» **What is required**: Each line below should be repeated exactly, but no picture should be carried over.

» **Supplied entries**:
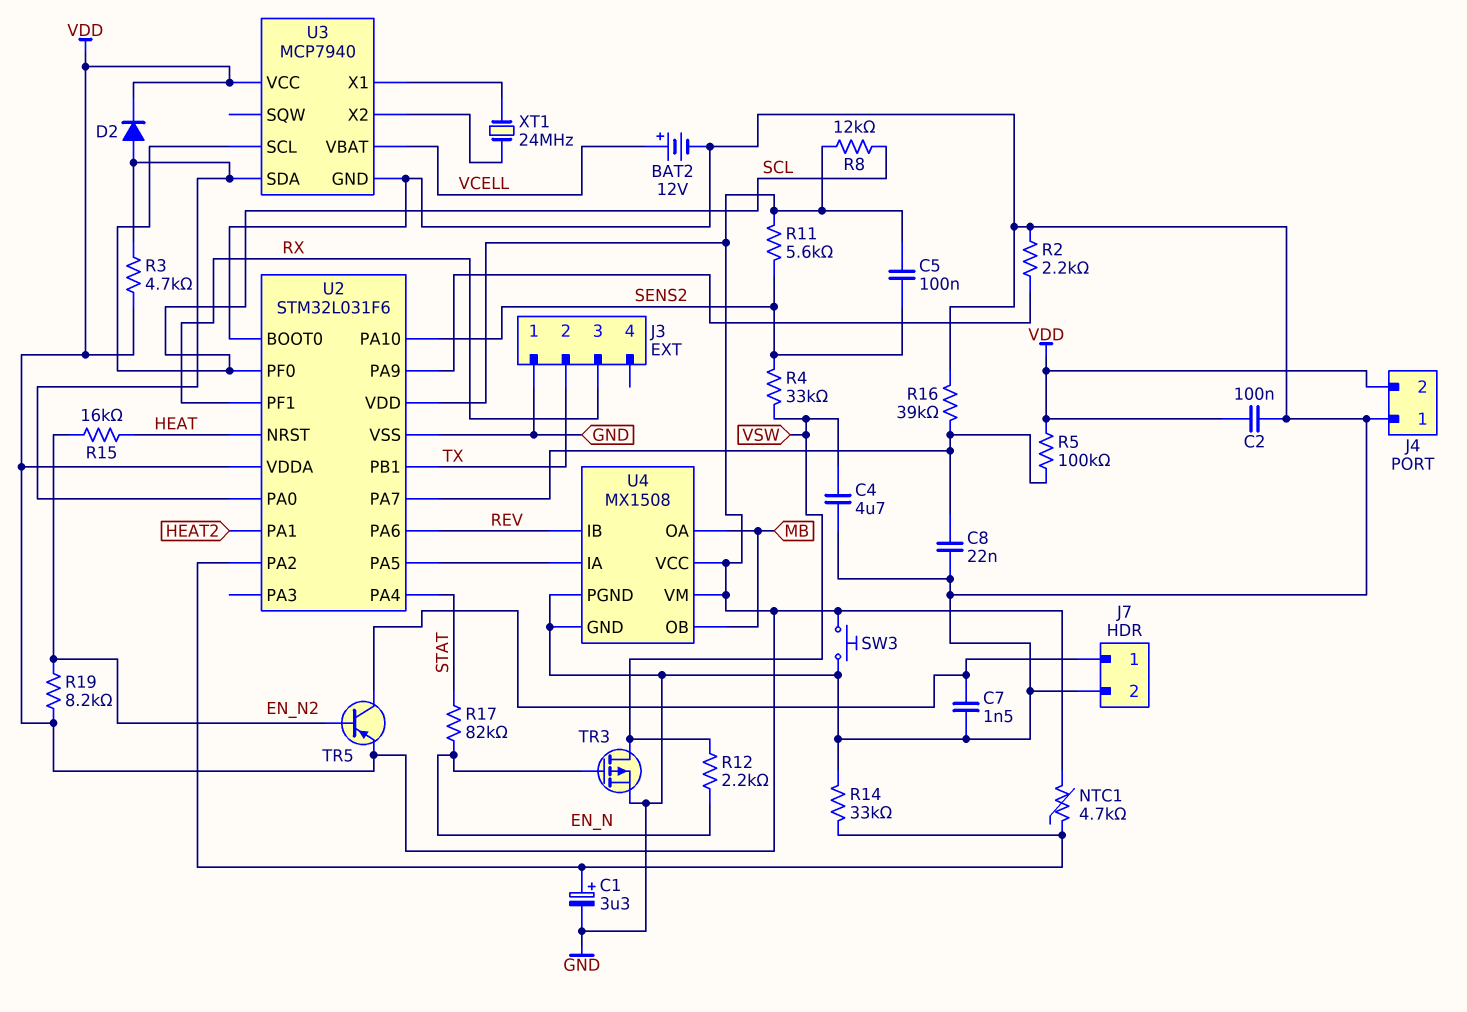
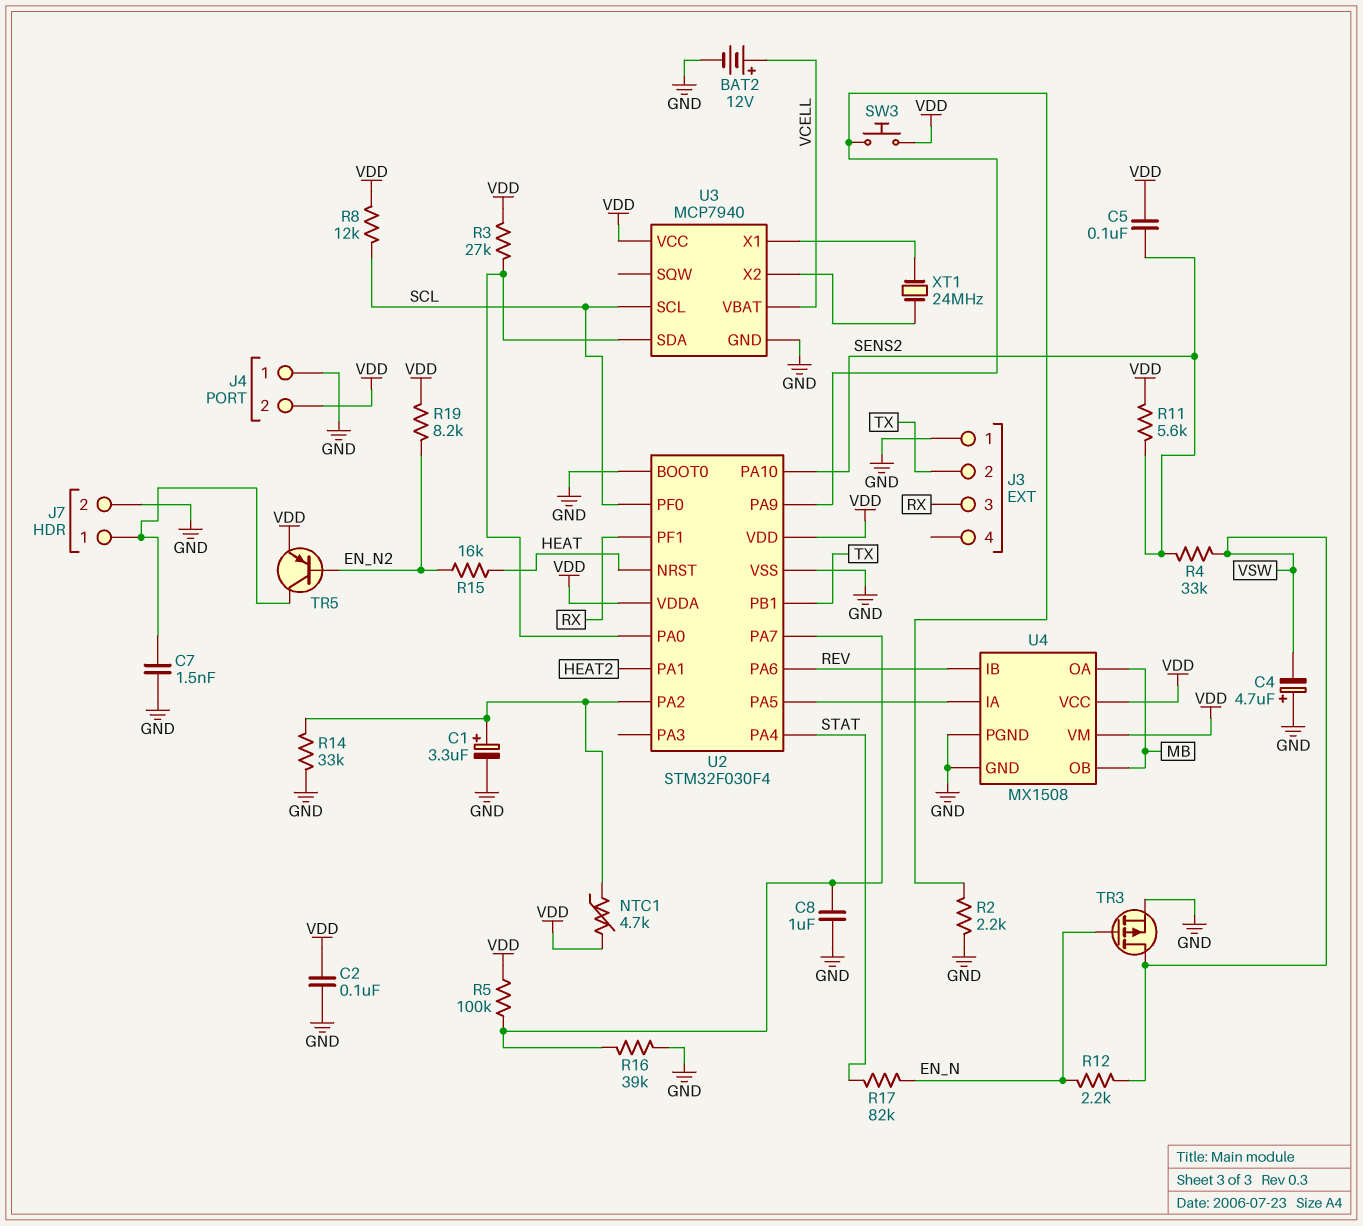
C4: 4.7uF (GND, VSW) -> 4.7uF (plus GND, minus VSW)
C8: 22nF (GND, U2/PA7) -> 1uF (GND, U2/PA7)
D2: diode (A U2/PA0, K VDD) -> none
R3: 4.7k (U2/PA0, VDD) -> 27k (U2/PA0, VDD)
SW3: button (GND, VDD) -> button (U2/PA9, VDD)
U2: STM32L031F6 -> STM32F030F4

» **Task response**:
C4: 4.7uF (GND, VSW) -> 4.7uF (plus GND, minus VSW)
C8: 22nF (GND, U2/PA7) -> 1uF (GND, U2/PA7)
D2: diode (A U2/PA0, K VDD) -> none
R3: 4.7k (U2/PA0, VDD) -> 27k (U2/PA0, VDD)
SW3: button (GND, VDD) -> button (U2/PA9, VDD)
U2: STM32L031F6 -> STM32F030F4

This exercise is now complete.